◆ **Try it**: Nothing besides a number belongs in the answer, which is how many lines of the listing contain the string "RESET".

◆ **Data for processing**:

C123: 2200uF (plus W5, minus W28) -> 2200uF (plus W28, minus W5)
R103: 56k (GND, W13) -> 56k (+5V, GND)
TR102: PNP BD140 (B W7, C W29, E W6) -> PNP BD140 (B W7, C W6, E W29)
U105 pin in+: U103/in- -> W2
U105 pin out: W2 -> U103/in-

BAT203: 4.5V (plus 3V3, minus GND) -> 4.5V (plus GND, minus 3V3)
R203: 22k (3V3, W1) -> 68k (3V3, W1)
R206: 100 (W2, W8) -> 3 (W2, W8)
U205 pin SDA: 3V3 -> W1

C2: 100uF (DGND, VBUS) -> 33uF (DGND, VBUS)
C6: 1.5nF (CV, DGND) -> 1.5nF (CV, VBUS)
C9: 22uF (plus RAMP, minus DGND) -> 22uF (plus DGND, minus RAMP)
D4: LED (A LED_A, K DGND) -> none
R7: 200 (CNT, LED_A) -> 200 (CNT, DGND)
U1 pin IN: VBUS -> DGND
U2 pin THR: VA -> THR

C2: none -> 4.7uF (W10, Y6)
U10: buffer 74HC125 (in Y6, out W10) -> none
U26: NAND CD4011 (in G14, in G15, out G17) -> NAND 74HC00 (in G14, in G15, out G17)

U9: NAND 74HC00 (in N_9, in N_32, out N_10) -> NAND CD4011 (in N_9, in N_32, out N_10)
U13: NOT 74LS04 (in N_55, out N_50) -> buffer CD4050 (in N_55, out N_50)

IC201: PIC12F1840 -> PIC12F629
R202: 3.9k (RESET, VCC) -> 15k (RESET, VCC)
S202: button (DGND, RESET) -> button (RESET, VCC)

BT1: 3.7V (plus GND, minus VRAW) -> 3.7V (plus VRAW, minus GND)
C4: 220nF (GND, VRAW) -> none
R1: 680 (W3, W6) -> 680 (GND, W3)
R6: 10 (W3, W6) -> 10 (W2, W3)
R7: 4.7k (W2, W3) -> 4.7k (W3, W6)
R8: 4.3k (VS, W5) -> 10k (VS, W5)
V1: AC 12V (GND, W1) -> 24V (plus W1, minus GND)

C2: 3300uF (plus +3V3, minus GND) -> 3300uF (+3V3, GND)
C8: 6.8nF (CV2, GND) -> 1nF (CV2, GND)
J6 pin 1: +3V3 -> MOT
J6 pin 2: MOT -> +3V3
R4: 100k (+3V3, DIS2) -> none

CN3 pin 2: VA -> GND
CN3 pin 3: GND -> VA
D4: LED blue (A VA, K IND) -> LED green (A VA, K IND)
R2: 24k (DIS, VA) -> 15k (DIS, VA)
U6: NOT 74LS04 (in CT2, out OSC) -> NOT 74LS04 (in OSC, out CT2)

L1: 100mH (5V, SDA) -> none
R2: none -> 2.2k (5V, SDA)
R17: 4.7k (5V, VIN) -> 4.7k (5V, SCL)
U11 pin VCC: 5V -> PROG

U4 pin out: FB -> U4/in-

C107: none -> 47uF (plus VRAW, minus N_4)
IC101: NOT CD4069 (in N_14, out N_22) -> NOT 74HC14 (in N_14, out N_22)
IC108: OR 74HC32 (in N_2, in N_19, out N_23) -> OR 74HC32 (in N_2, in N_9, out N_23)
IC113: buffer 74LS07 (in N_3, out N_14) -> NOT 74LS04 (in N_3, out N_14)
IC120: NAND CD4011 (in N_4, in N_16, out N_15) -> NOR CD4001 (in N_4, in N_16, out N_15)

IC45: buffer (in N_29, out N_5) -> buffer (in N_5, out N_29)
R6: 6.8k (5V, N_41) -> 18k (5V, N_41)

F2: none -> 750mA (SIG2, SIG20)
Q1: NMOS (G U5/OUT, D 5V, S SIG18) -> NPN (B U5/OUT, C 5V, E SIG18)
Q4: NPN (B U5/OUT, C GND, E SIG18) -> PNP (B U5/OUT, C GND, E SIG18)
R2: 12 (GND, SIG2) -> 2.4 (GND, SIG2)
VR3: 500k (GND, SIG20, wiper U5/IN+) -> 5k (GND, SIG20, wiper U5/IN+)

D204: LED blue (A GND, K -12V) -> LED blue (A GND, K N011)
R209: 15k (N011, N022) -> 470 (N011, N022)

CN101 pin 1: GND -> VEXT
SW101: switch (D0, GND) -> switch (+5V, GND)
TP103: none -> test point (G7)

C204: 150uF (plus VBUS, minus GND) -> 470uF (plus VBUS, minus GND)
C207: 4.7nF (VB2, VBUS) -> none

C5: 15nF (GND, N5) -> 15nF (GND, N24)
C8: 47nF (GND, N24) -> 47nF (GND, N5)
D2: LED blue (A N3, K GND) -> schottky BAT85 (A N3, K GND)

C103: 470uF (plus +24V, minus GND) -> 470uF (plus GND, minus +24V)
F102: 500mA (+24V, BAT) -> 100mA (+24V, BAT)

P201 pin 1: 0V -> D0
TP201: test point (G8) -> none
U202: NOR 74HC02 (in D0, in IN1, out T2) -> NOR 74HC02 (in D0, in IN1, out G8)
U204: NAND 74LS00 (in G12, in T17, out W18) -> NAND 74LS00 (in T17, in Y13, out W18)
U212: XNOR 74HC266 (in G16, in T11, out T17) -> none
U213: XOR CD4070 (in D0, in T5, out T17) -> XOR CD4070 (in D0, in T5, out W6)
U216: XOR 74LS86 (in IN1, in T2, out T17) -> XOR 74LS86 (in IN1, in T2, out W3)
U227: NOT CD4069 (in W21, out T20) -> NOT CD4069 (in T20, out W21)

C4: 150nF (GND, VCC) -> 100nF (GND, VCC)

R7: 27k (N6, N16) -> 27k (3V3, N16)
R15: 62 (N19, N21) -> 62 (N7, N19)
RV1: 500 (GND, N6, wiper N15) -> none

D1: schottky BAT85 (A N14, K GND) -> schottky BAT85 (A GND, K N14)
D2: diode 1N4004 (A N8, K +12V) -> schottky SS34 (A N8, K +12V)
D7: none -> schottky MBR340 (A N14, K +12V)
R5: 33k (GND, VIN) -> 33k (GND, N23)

◆ **Solution to this problem**: 2